# [Your assignment]
The answer must consist of every line below that holds the word "size".
(Input data begins)
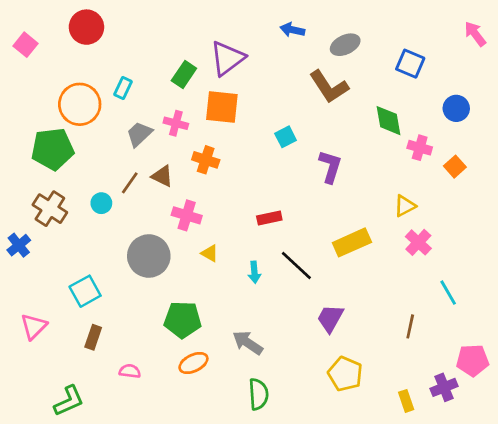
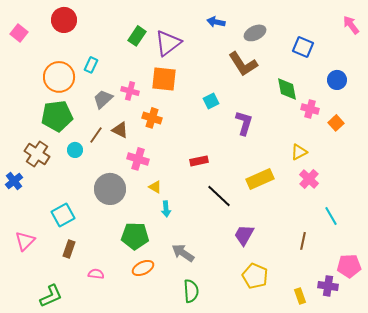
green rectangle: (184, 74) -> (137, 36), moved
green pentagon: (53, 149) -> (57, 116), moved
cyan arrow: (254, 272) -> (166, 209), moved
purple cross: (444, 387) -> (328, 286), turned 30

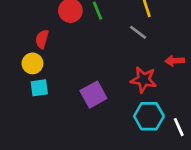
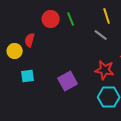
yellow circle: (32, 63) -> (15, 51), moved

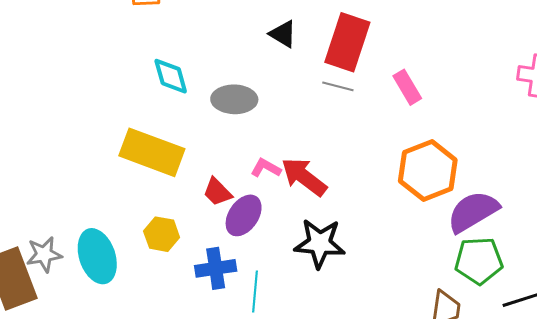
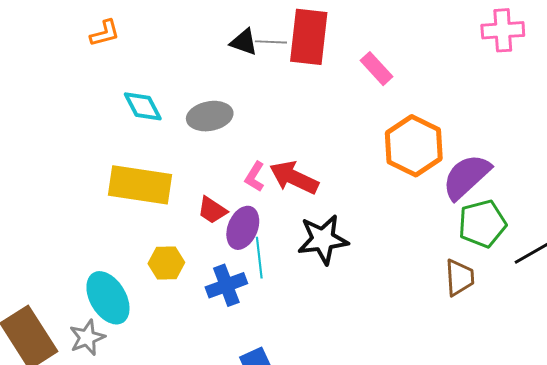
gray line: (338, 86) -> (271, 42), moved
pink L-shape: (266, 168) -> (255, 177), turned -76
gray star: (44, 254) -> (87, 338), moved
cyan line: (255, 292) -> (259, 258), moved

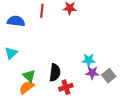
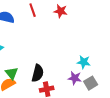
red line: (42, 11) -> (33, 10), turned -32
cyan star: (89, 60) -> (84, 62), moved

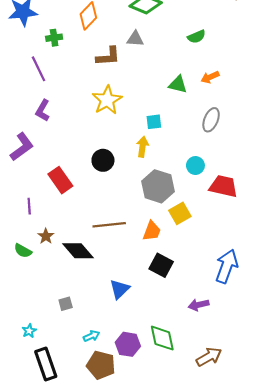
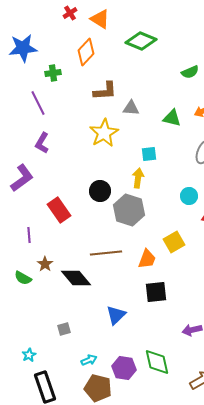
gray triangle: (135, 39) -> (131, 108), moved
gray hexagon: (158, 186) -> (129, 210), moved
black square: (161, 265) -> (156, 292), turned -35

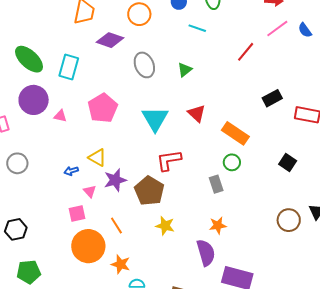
(Input data ends)
(Input data begins)
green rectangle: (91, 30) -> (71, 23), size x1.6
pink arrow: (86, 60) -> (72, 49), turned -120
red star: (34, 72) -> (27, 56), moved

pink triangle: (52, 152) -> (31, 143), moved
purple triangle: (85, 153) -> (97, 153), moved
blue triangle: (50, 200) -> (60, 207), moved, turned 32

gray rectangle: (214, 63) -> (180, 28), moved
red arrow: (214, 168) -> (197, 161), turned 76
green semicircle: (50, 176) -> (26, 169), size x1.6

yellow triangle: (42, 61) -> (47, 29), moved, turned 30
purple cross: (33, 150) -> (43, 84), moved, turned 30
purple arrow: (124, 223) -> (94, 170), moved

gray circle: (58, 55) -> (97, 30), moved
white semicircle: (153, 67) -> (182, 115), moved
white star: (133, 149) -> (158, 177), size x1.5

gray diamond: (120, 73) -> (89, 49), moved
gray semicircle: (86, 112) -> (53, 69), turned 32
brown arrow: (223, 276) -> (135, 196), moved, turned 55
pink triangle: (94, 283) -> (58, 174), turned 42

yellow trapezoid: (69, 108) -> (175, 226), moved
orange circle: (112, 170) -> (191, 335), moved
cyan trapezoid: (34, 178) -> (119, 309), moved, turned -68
(Input data ends)
# [Answer space]
green rectangle: (91, 30) -> (71, 23), size x1.6
green semicircle: (50, 176) -> (26, 169), size x1.6
white star: (133, 149) -> (158, 177), size x1.5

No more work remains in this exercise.